Segment Start: MATERIAL FOR THE TASK
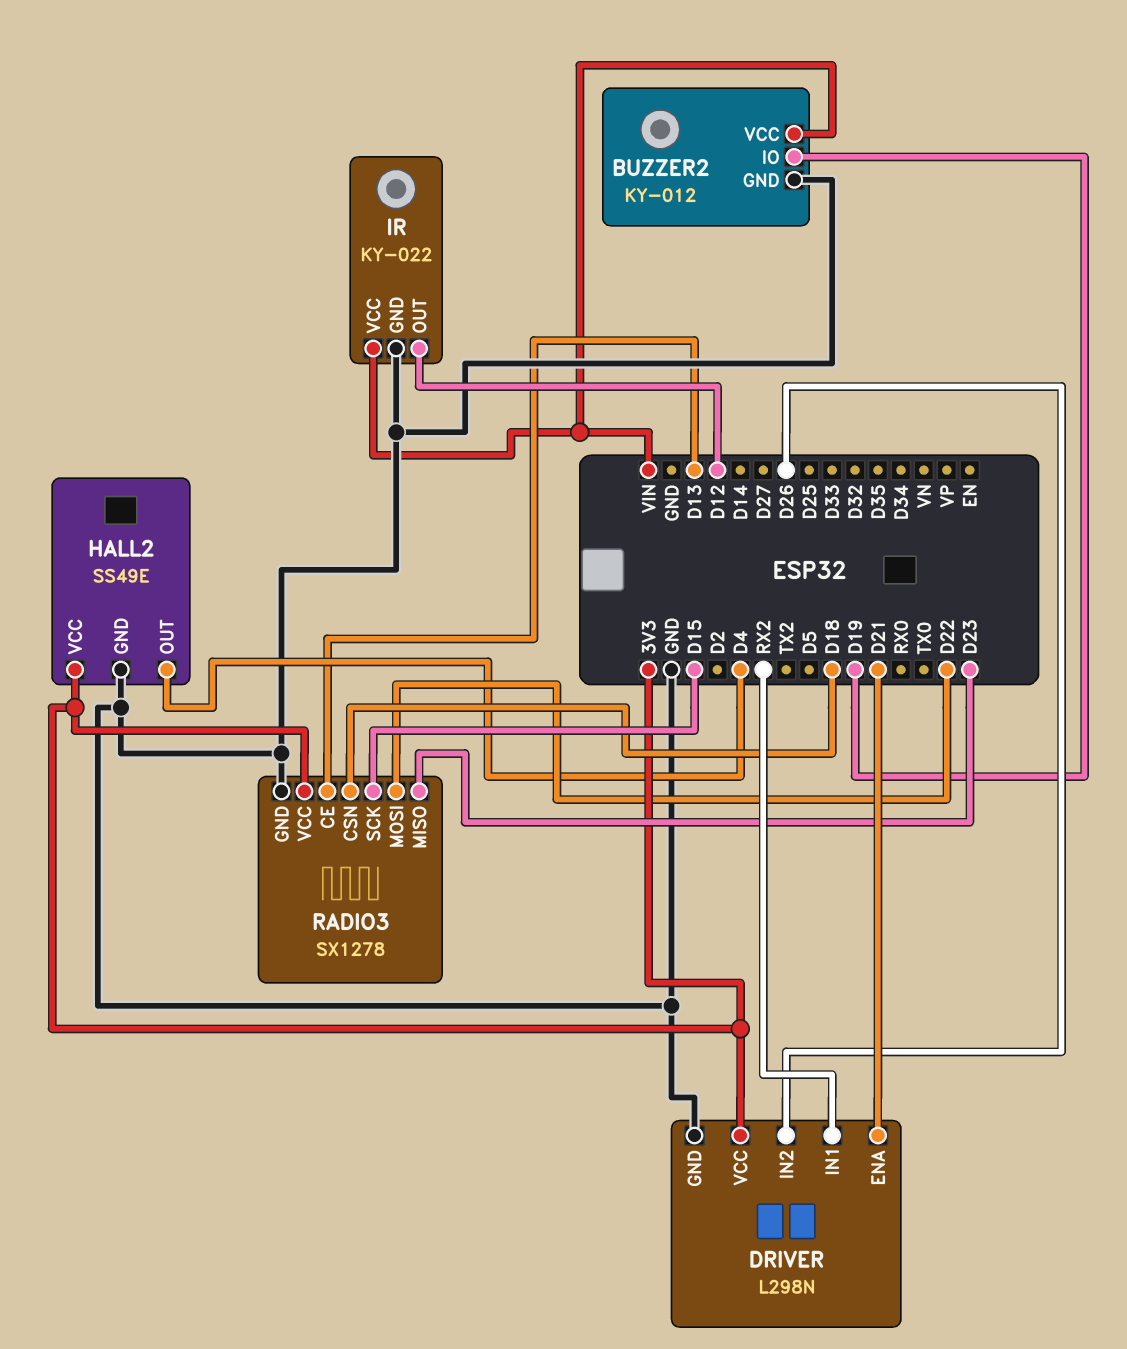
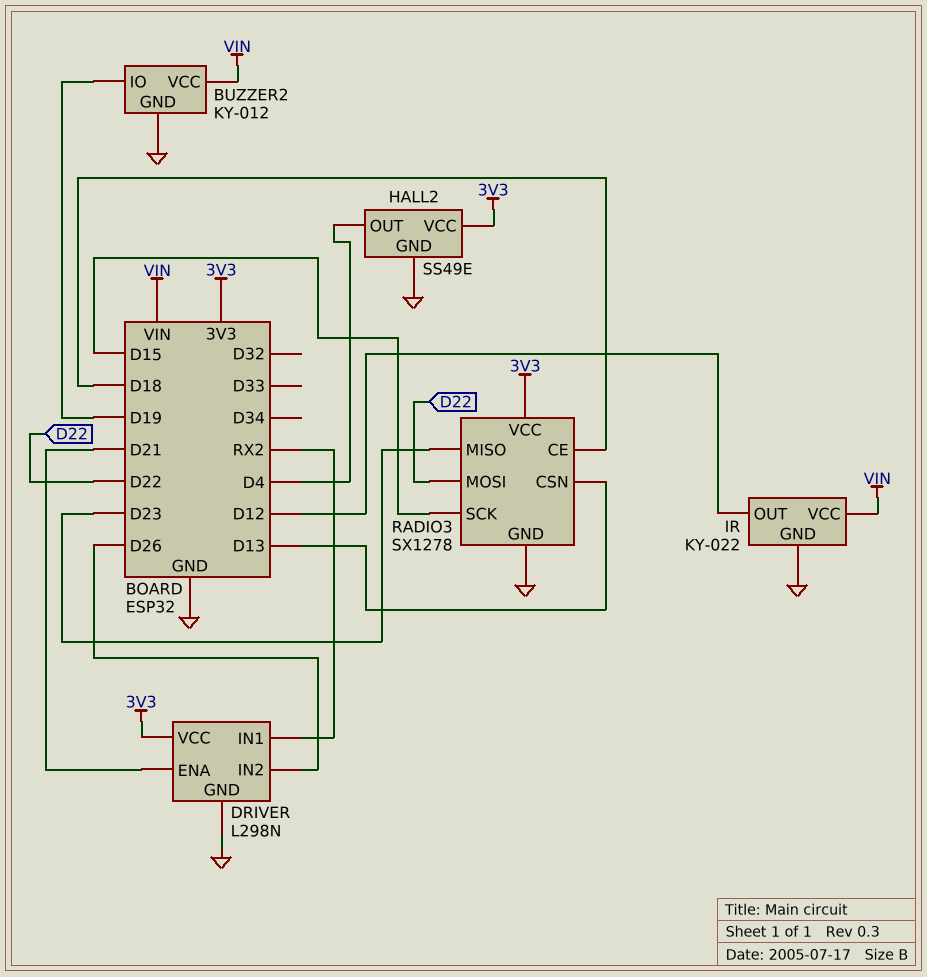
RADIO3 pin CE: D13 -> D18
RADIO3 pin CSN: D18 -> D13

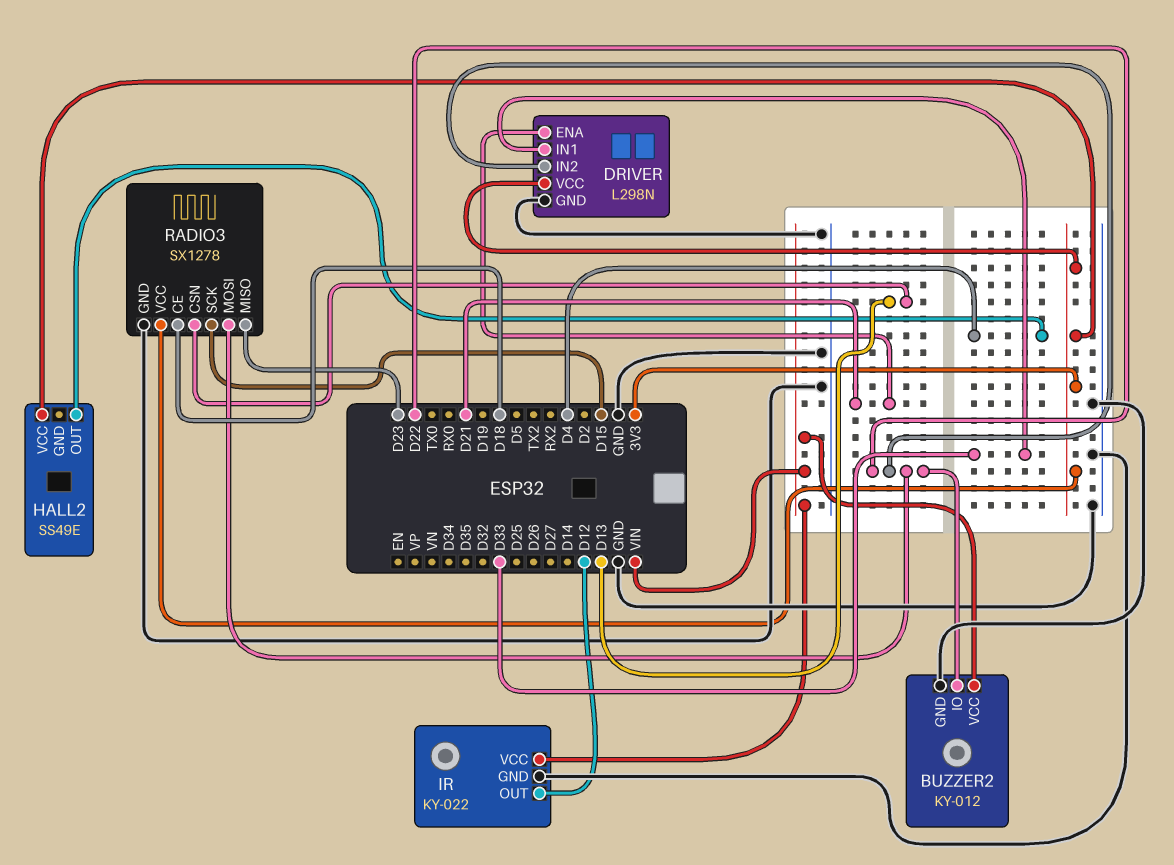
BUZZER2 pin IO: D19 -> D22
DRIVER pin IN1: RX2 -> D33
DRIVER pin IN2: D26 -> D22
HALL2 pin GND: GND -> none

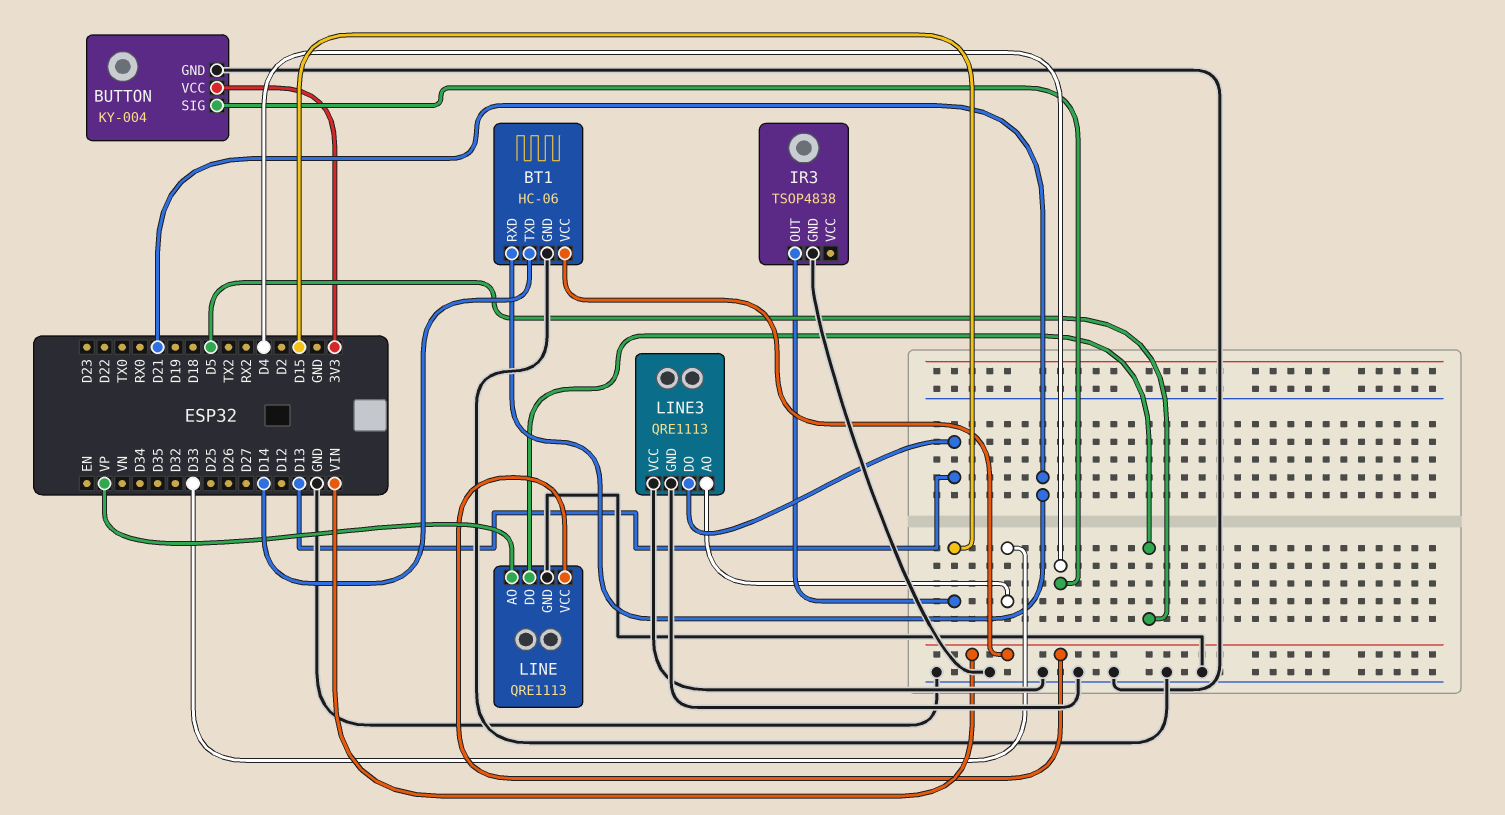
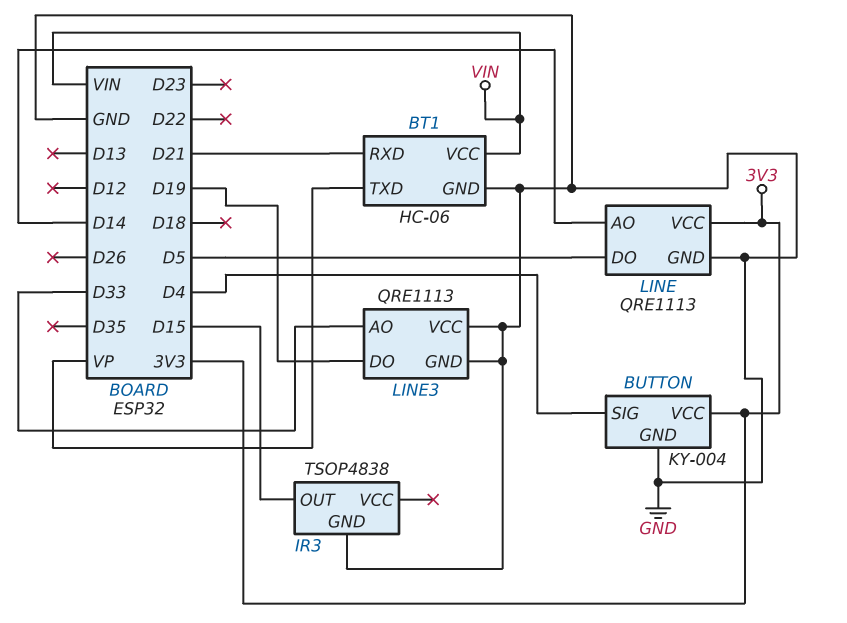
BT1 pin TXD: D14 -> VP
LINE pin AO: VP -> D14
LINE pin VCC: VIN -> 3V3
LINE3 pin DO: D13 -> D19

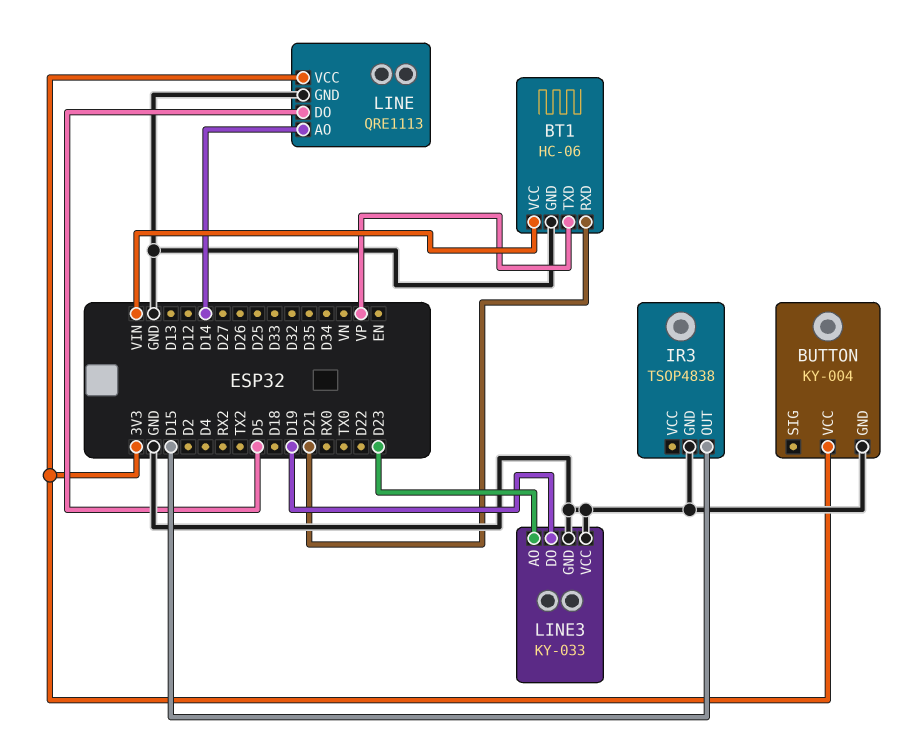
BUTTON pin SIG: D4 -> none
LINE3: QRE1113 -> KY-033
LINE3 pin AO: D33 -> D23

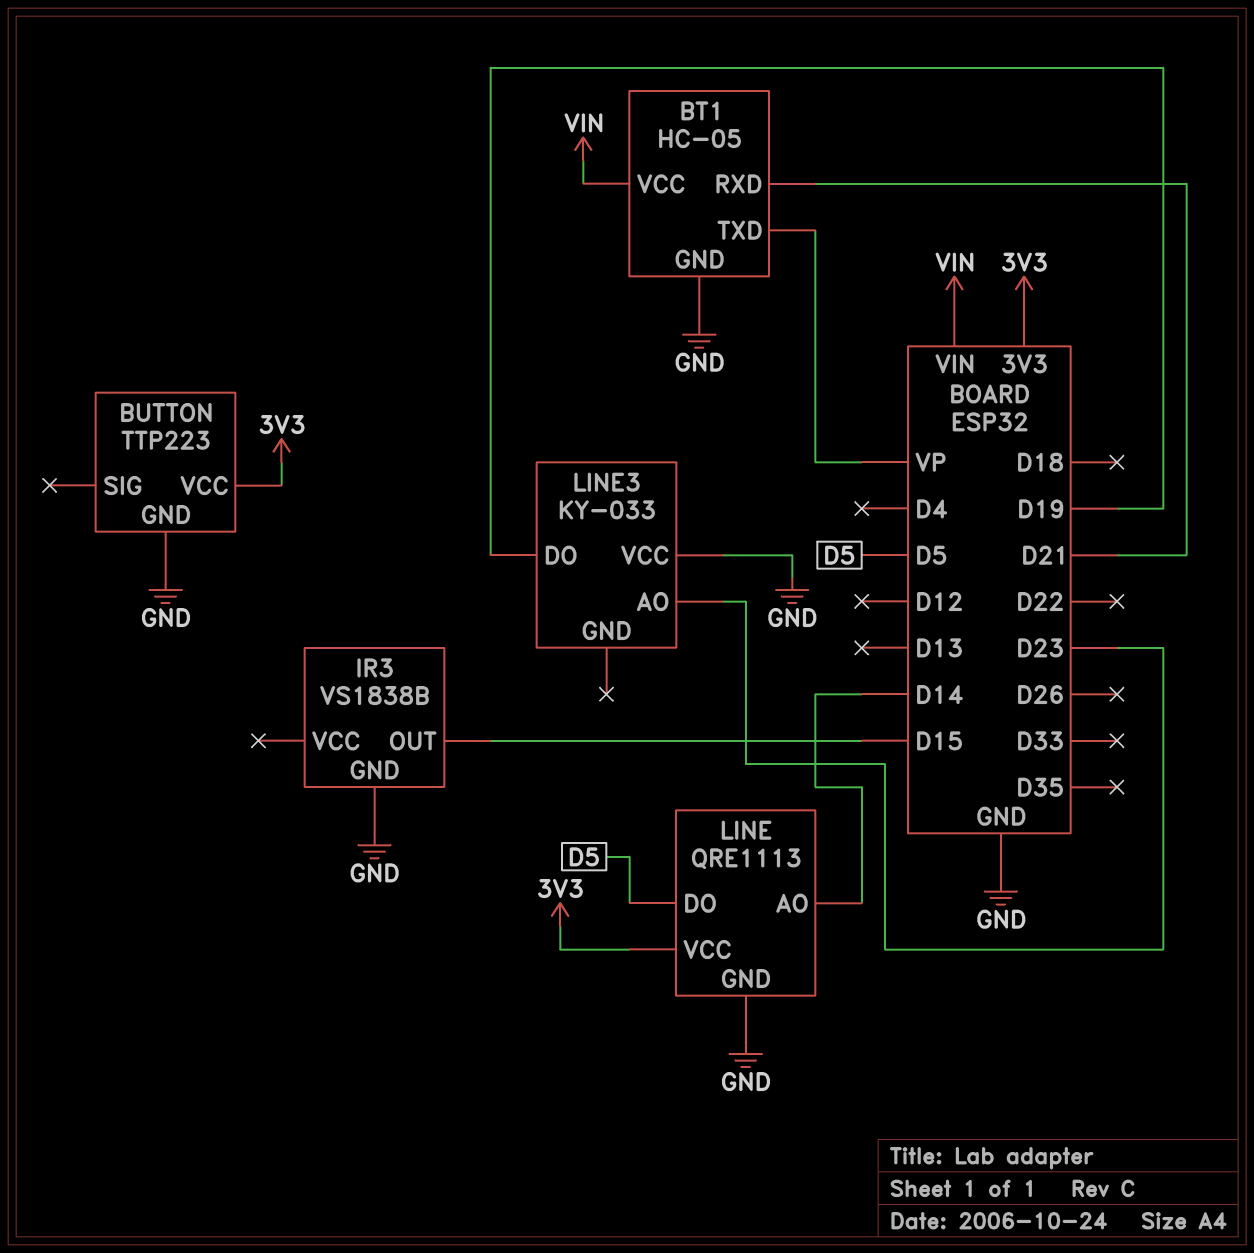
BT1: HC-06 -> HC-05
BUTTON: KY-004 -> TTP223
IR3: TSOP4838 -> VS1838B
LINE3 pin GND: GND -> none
Segment End: MATERIAL FOR THE TASK
* WHAT IS NEEDED
Copy all the records above exactly, but leave out the pictures.

* ANSWER FOR THIS EXERCISE
RADIO3 pin CE: D13 -> D18
RADIO3 pin CSN: D18 -> D13

BUZZER2 pin IO: D19 -> D22
DRIVER pin IN1: RX2 -> D33
DRIVER pin IN2: D26 -> D22
HALL2 pin GND: GND -> none

BT1 pin TXD: D14 -> VP
LINE pin AO: VP -> D14
LINE pin VCC: VIN -> 3V3
LINE3 pin DO: D13 -> D19

BUTTON pin SIG: D4 -> none
LINE3: QRE1113 -> KY-033
LINE3 pin AO: D33 -> D23

BT1: HC-06 -> HC-05
BUTTON: KY-004 -> TTP223
IR3: TSOP4838 -> VS1838B
LINE3 pin GND: GND -> none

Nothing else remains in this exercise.